Top of ENTRIES PROVIDED

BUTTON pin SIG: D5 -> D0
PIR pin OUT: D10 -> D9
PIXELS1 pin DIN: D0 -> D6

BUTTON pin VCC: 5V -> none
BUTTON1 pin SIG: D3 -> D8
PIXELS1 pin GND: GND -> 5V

Bottom of ENTRIES PROVIDED
Top of ENTRIES PROVIDED

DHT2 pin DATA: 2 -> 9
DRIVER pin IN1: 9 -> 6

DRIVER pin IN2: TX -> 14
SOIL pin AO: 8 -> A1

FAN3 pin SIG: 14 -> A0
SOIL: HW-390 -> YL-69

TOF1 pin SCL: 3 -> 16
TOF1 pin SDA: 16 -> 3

Bottom of ENTRIES PROVIDED

**PROBLEM STATEMENT:**
Pull every line containing "DRIVER" out of the data above.

**WORKED SOLUTION:**
DRIVER pin IN1: 9 -> 6
DRIVER pin IN2: TX -> 14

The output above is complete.